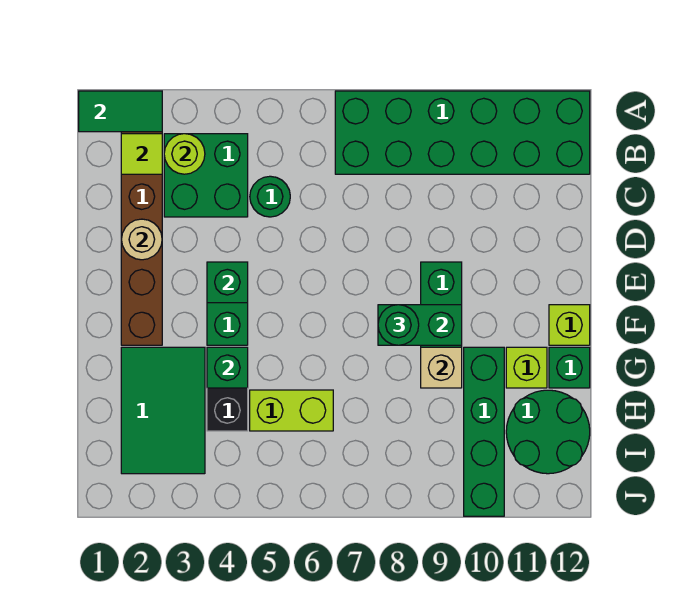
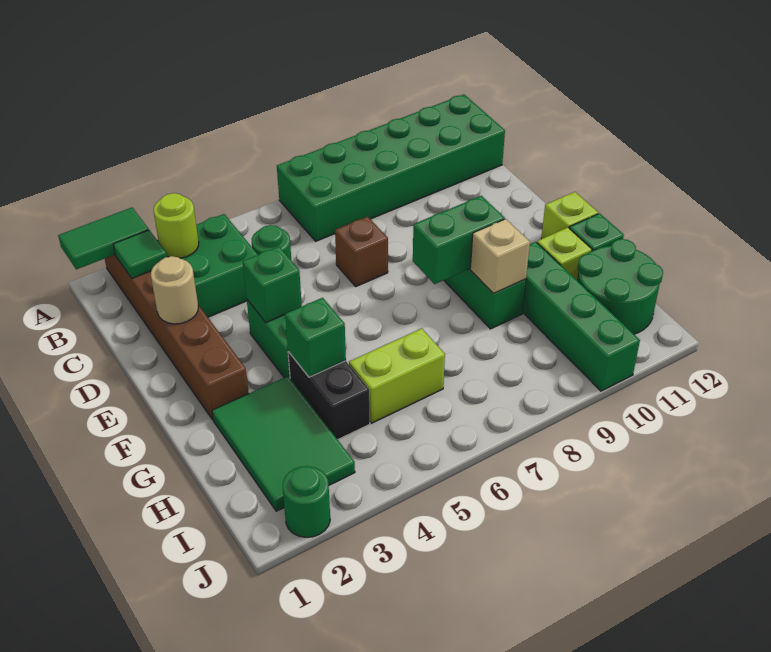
lime 1x1 tile [121,134,162,174] -> green 1x1 tile [113,230,167,278]
none -> brown 1x1 brick [335,217,388,286]
green 1x1 round brick [378,305,419,345] -> green 1x1 round brick moved to [283,466,330,537]

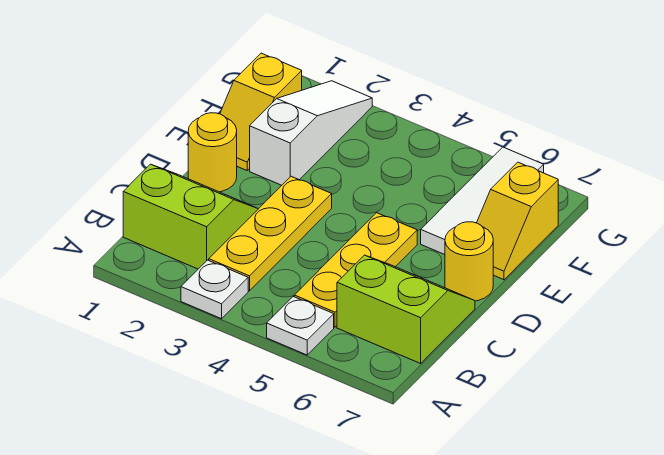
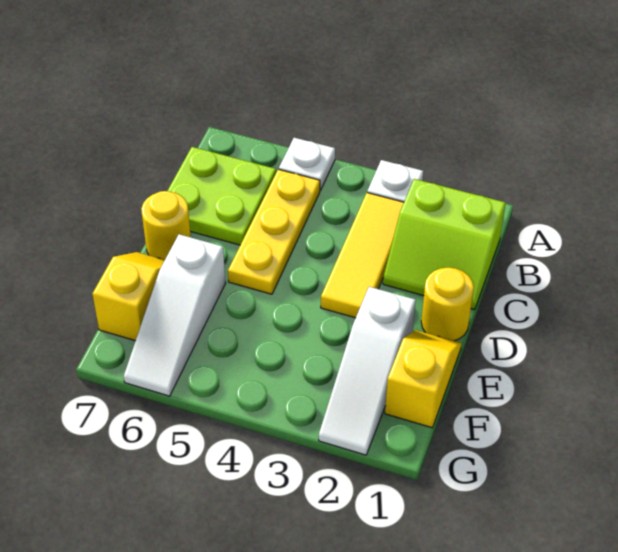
yellow 1x3 plate [209,176,332,291] -> yellow 1x3 tile [321,193,404,318]
lime 2x2 slope [337,255,475,363] -> lime 2x2 plate [167,147,276,245]
white 1x3 tile [421,147,544,255] -> white 1x3 slope [124,234,226,396]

____

* [Brief]:
Would you return all lines from the preceding listing that contain the word "lime"?

* [Result of the exercise]:
lime 1x1 tile [121,134,162,174] -> green 1x1 tile [113,230,167,278]
lime 2x2 slope [337,255,475,363] -> lime 2x2 plate [167,147,276,245]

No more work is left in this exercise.